Data to examine section start

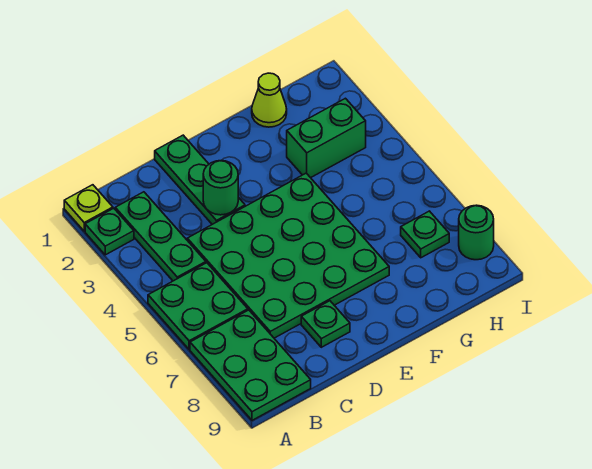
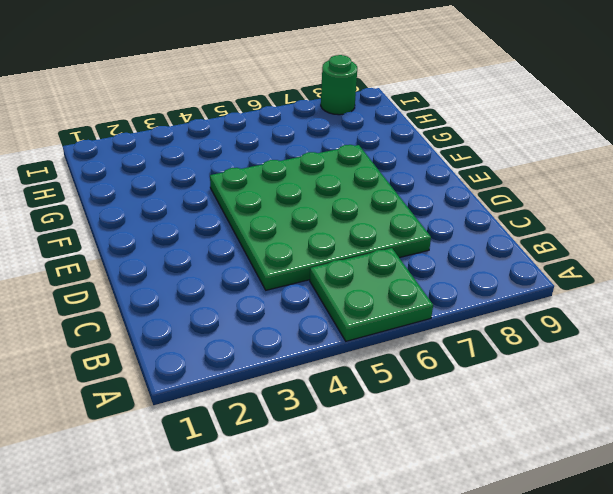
none -> lime 1x1 plate [64,185,113,231]
none -> green 1x1 plate [85,208,134,255]
none -> green 2x3 plate [190,310,311,420]

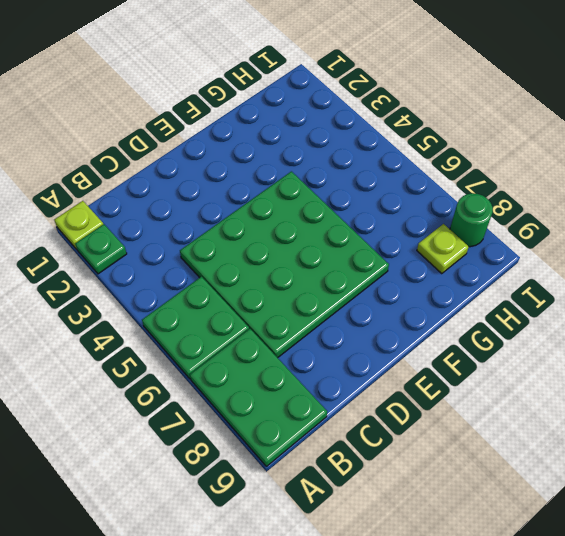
lime 1x1 plate [417,224,469,274] -> none
none -> green 1x3 plate [115,192,206,281]
none -> green 1x3 plate [155,135,245,224]
none -> green 1x1 plate [301,301,350,347]

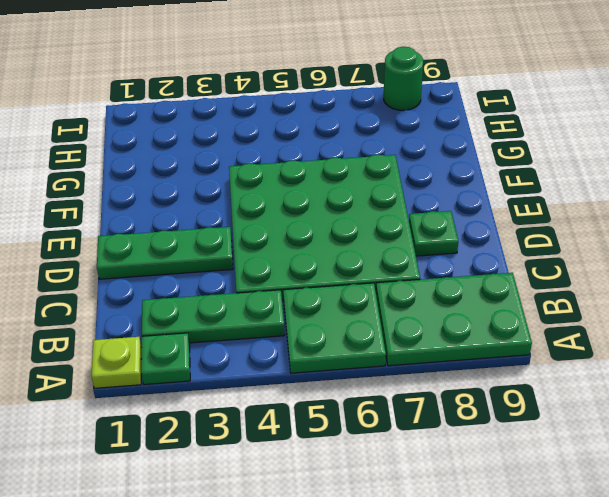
none -> lime 1x1 cone [252,73,287,127]
none -> green 1x2 brick [287,98,366,178]
none -> green 1x1 plate [401,211,449,258]

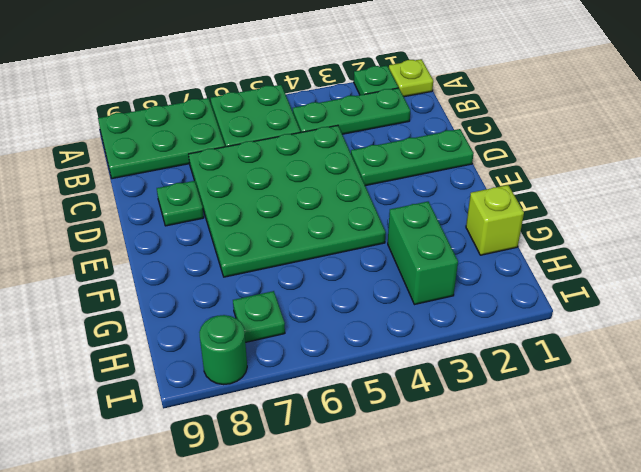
lime 1x1 brick [466,185,524,255] -> lime 1x1 cone [252,73,287,127]
none -> green 1x1 round brick [203,160,238,215]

Data to examine section end

Give again, exactly, each line from the one that contains "none -> green 1x1 plate [401,211,449,258]" through the last line of the material above. Pictures do not belong in the copy.

none -> green 1x1 plate [401,211,449,258]

lime 1x1 brick [466,185,524,255] -> lime 1x1 cone [252,73,287,127]
none -> green 1x1 round brick [203,160,238,215]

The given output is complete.